### Task brief:
Tell how many lines in the records contain the word "diode"; the number alone is the answer.

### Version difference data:
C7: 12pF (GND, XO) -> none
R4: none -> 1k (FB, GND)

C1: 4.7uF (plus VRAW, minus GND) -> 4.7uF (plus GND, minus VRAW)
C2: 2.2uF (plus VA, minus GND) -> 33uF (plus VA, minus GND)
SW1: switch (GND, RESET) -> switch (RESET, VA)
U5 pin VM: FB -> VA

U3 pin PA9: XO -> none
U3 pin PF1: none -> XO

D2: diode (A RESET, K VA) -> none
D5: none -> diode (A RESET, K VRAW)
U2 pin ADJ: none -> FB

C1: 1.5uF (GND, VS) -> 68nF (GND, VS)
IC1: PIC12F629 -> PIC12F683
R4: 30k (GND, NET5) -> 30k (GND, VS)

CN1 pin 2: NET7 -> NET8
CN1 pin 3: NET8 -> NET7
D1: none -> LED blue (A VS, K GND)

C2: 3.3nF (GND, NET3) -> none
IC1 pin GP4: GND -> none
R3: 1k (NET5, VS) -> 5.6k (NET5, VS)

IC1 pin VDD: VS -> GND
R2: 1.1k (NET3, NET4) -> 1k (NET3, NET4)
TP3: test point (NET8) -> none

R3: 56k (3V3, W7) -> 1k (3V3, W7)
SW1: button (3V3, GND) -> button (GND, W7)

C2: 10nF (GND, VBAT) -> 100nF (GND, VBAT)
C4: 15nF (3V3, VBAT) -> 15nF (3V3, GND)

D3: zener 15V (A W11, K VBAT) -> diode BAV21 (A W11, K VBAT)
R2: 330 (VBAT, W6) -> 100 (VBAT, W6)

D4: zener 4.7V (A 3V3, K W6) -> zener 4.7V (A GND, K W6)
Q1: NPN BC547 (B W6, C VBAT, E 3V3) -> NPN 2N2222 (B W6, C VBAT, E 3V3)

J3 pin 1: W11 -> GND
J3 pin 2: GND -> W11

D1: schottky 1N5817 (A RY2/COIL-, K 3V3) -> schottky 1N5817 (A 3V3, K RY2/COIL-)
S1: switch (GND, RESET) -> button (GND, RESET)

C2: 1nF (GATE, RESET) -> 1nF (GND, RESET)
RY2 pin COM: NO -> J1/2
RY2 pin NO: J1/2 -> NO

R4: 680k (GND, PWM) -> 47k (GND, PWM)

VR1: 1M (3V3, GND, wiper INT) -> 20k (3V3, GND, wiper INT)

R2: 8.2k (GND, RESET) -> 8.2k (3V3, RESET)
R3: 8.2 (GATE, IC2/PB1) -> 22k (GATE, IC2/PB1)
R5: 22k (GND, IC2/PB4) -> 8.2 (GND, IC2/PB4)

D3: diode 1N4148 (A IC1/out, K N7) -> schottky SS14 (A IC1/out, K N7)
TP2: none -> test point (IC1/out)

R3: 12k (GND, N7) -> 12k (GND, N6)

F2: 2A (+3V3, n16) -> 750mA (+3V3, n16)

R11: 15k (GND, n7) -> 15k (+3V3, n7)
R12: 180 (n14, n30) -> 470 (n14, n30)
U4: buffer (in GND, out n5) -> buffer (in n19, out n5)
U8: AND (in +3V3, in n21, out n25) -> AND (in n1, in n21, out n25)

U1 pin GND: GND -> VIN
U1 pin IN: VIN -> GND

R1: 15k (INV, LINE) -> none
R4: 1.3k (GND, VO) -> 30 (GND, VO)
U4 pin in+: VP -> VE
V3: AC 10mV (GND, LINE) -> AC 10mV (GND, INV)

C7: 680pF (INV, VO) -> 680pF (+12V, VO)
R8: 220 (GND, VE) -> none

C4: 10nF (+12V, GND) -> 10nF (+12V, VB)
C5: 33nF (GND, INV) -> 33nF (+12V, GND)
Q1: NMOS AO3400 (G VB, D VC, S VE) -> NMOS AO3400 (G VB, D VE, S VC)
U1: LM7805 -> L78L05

### Solution to this task:
4